Frame-by-frame shape edits
-=-=-

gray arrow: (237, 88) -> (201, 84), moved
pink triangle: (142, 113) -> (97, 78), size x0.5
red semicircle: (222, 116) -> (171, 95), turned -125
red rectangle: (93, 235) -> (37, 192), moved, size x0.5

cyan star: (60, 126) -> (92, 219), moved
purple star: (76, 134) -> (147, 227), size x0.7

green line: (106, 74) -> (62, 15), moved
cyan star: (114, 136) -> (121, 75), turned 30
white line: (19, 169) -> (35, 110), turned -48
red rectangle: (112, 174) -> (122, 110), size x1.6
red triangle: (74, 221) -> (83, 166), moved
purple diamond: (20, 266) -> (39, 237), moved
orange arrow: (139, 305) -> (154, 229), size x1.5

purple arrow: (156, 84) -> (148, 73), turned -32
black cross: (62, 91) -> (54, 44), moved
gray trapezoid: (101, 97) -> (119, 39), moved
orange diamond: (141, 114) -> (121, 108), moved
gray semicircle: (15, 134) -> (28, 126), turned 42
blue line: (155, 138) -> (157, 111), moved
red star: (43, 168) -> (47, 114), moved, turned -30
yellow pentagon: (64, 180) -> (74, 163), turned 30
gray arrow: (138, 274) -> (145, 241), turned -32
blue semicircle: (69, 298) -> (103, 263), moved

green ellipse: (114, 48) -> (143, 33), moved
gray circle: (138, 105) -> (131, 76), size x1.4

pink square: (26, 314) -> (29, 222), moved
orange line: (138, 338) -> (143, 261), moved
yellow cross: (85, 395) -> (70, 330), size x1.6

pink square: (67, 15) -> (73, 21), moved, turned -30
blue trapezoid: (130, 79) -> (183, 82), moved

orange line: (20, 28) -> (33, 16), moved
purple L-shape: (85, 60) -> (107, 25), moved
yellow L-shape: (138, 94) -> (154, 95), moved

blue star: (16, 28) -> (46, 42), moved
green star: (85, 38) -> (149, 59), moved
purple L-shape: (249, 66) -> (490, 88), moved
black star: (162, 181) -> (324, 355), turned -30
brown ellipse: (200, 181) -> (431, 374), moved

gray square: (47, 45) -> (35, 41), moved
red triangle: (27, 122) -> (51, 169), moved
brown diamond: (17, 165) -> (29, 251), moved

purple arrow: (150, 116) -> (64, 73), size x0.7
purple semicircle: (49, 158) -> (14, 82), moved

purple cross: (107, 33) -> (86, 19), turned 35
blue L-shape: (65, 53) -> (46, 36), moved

-=-=-

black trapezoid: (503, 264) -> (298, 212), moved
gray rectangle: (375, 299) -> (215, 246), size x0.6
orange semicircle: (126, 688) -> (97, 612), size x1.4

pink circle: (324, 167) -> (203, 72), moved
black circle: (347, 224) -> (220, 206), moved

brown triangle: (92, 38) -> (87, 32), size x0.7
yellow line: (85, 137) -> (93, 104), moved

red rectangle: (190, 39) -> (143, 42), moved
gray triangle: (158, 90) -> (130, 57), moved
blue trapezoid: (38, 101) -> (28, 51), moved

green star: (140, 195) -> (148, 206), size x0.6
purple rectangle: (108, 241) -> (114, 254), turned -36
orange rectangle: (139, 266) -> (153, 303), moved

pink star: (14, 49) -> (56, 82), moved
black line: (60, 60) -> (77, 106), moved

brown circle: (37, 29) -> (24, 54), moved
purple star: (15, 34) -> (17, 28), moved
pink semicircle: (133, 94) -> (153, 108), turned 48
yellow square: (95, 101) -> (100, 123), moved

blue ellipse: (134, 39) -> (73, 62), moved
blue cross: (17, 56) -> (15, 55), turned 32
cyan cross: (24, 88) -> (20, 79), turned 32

-=-=-

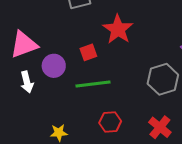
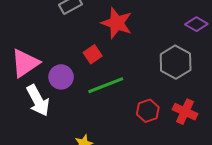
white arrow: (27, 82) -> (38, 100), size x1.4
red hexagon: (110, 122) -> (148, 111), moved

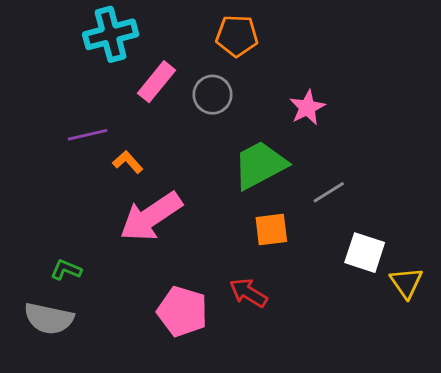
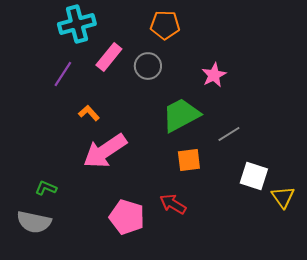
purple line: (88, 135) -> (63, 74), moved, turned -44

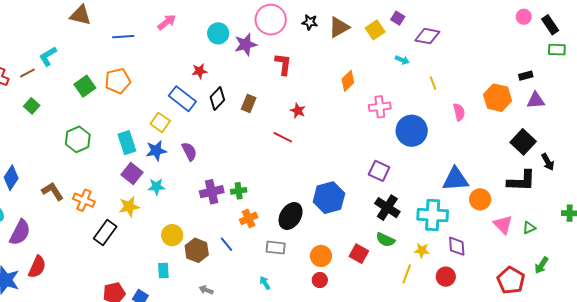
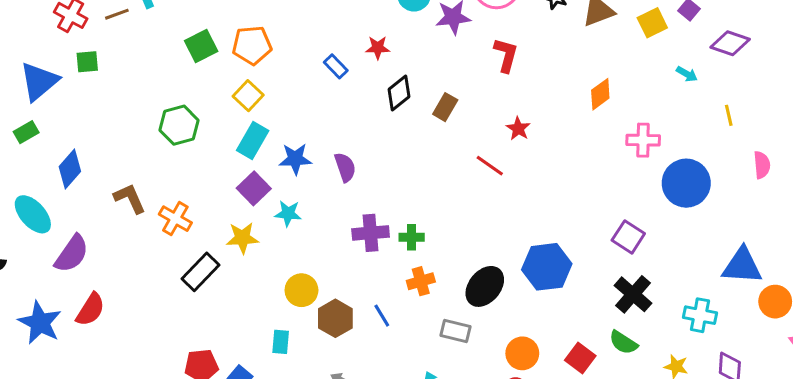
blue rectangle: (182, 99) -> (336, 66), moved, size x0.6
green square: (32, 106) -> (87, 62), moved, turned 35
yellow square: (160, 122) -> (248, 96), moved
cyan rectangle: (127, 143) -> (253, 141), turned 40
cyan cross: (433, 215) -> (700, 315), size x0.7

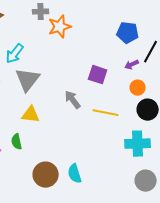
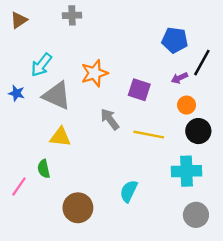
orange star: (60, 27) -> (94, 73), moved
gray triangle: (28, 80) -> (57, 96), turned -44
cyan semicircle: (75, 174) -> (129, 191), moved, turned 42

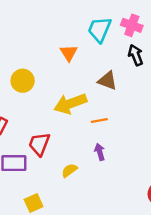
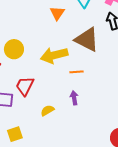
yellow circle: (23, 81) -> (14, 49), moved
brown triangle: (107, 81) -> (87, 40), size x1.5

-=-=-

| Work instruction |
From the records above, transcribe without alteration every line from the one with "gray arrow: (237, 88) -> (201, 84), moved" to the one with "purple diamond: (20, 266) -> (39, 237), moved", inclusive.

| Output of the exercise |
gray arrow: (237, 88) -> (201, 84), moved
pink triangle: (142, 113) -> (97, 78), size x0.5
red semicircle: (222, 116) -> (171, 95), turned -125
red rectangle: (93, 235) -> (37, 192), moved, size x0.5

cyan star: (60, 126) -> (92, 219), moved
purple star: (76, 134) -> (147, 227), size x0.7

green line: (106, 74) -> (62, 15), moved
cyan star: (114, 136) -> (121, 75), turned 30
white line: (19, 169) -> (35, 110), turned -48
red rectangle: (112, 174) -> (122, 110), size x1.6
red triangle: (74, 221) -> (83, 166), moved
purple diamond: (20, 266) -> (39, 237), moved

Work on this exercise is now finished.